Switch "spine" to "column" in each of the records below, and give the lines again with nothing else changed.

★ ★ ★ ★ ★ ★ ★

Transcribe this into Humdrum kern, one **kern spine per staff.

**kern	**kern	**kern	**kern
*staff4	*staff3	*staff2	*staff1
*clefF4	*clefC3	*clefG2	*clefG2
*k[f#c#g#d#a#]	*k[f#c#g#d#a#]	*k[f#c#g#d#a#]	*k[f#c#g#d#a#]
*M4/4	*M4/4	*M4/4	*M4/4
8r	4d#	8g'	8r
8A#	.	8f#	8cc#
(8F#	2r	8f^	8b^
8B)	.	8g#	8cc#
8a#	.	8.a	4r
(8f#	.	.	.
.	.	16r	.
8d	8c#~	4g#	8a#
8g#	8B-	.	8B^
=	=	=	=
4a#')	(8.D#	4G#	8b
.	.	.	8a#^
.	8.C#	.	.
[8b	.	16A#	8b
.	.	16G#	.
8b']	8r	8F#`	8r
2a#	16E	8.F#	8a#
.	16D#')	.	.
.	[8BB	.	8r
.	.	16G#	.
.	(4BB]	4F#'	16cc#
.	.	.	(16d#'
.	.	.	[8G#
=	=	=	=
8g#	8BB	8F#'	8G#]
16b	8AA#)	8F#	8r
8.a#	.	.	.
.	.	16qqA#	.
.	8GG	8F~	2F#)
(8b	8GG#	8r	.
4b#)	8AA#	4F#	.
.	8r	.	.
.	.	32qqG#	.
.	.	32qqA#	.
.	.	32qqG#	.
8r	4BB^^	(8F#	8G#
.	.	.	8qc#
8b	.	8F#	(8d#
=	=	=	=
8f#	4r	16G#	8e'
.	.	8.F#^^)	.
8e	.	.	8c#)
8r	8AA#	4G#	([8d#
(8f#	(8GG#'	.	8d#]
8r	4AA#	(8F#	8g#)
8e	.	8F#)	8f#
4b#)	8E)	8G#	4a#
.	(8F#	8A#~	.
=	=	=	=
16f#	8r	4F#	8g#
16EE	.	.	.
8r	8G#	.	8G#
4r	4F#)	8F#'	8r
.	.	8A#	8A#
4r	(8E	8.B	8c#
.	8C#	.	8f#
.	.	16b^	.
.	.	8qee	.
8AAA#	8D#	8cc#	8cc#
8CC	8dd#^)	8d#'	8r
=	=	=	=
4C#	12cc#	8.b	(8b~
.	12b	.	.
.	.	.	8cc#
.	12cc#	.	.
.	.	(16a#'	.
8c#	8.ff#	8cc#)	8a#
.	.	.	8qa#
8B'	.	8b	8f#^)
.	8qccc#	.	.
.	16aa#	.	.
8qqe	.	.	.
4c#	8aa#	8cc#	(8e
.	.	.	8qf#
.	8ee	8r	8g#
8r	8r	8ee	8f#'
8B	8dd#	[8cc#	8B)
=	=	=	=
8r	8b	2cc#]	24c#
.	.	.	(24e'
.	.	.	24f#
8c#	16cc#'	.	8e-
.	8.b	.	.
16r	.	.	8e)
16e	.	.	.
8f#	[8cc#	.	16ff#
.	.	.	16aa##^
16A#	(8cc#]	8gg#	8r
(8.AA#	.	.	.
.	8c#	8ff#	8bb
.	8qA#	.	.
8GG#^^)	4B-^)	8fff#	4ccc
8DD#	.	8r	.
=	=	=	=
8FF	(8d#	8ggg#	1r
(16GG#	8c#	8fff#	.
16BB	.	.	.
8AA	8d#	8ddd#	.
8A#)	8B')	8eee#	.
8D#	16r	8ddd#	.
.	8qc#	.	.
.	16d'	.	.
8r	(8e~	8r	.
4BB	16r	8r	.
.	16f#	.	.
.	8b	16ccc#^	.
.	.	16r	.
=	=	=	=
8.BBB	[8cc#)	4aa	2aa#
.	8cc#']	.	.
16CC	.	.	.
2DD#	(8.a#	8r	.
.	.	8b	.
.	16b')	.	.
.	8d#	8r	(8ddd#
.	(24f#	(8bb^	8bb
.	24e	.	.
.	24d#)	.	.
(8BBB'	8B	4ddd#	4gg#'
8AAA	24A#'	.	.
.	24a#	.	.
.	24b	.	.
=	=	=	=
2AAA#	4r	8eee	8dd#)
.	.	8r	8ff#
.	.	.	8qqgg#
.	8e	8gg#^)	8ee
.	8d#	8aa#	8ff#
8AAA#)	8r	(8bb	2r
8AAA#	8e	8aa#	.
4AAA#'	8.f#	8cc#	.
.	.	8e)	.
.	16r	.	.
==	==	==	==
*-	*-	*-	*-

★ ★ ★ ★ ★ ★ ★

* _Complete response_:
Transcribe this into Humdrum kern, one **kern column per staff.

**kern	**kern	**kern	**kern
*staff4	*staff3	*staff2	*staff1
*clefF4	*clefC3	*clefG2	*clefG2
*k[f#c#g#d#a#]	*k[f#c#g#d#a#]	*k[f#c#g#d#a#]	*k[f#c#g#d#a#]
*M4/4	*M4/4	*M4/4	*M4/4
8r	4d#	8g'	8r
8A#	.	8f#	8cc#
(8F#	2r	8f^	8b^
8B)	.	8g#	8cc#
8a#	.	8.a	4r
(8f#	.	.	.
.	.	16r	.
8d	8c#~	4g#	8a#
8g#	8B-	.	8B^
=	=	=	=
4a#')	(8.D#	4G#	8b
.	.	.	8a#^
.	8.C#	.	.
[8b	.	16A#	8b
.	.	16G#	.
8b']	8r	8F#`	8r
2a#	16E	8.F#	8a#
.	16D#')	.	.
.	[8BB	.	8r
.	.	16G#	.
.	(4BB]	4F#'	16cc#
.	.	.	(16d#'
.	.	.	[8G#
=	=	=	=
8g#	8BB	8F#'	8G#]
16b	8AA#)	8F#	8r
8.a#	.	.	.
.	.	16qqA#	.
.	8GG	8F~	2F#)
(8b	8GG#	8r	.
4b#)	8AA#	4F#	.
.	8r	.	.
.	.	32qqG#	.
.	.	32qqA#	.
.	.	32qqG#	.
8r	4BB^^	(8F#	8G#
.	.	.	8qc#
8b	.	8F#	(8d#
=	=	=	=
8f#	4r	16G#	8e'
.	.	8.F#^^)	.
8e	.	.	8c#)
8r	8AA#	4G#	([8d#
(8f#	(8GG#'	.	8d#]
8r	4AA#	(8F#	8g#)
8e	.	8F#)	8f#
4b#)	8E)	8G#	4a#
.	(8F#	8A#~	.
=	=	=	=
16f#	8r	4F#	8g#
16EE	.	.	.
8r	8G#	.	8G#
4r	4F#)	8F#'	8r
.	.	8A#	8A#
4r	(8E	8.B	8c#
.	8C#	.	8f#
.	.	16b^	.
.	.	8qee	.
8AAA#	8D#	8cc#	8cc#
8CC	8dd#^)	8d#'	8r
=	=	=	=
4C#	12cc#	8.b	(8b~
.	12b	.	.
.	.	.	8cc#
.	12cc#	.	.
.	.	(16a#'	.
8c#	8.ff#	8cc#)	8a#
.	.	.	8qa#
8B'	.	8b	8f#^)
.	8qccc#	.	.
.	16aa#	.	.
8qqe	.	.	.
4c#	8aa#	8cc#	(8e
.	.	.	8qf#
.	8ee	8r	8g#
8r	8r	8ee	8f#'
8B	8dd#	[8cc#	8B)
=	=	=	=
8r	8b	2cc#]	24c#
.	.	.	(24e'
.	.	.	24f#
8c#	16cc#'	.	8e-
.	8.b	.	.
16r	.	.	8e)
16e	.	.	.
8f#	[8cc#	.	16ff#
.	.	.	16aa##^
16A#	(8cc#]	8gg#	8r
(8.AA#	.	.	.
.	8c#	8ff#	8bb
.	8qA#	.	.
8GG#^^)	4B-^)	8fff#	4ccc
8DD#	.	8r	.
=	=	=	=
8FF	(8d#	8ggg#	1r
(16GG#	8c#	8fff#	.
16BB	.	.	.
8AA	8d#	8ddd#	.
8A#)	8B')	8eee#	.
8D#	16r	8ddd#	.
.	8qc#	.	.
.	16d'	.	.
8r	(8e~	8r	.
4BB	16r	8r	.
.	16f#	.	.
.	8b	16ccc#^	.
.	.	16r	.
=	=	=	=
8.BBB	[8cc#)	4aa	2aa#
.	8cc#']	.	.
16CC	.	.	.
2DD#	(8.a#	8r	.
.	.	8b	.
.	16b')	.	.
.	8d#	8r	(8ddd#
.	(24f#	(8bb^	8bb
.	24e	.	.
.	24d#)	.	.
(8BBB'	8B	4ddd#	4gg#'
8AAA	24A#'	.	.
.	24a#	.	.
.	24b	.	.
=	=	=	=
2AAA#	4r	8eee	8dd#)
.	.	8r	8ff#
.	.	.	8qqgg#
.	8e	8gg#^)	8ee
.	8d#	8aa#	8ff#
8AAA#)	8r	(8bb	2r
8AAA#	8e	8aa#	.
4AAA#'	8.f#	8cc#	.
.	.	8e)	.
.	16r	.	.
==	==	==	==
*-	*-	*-	*-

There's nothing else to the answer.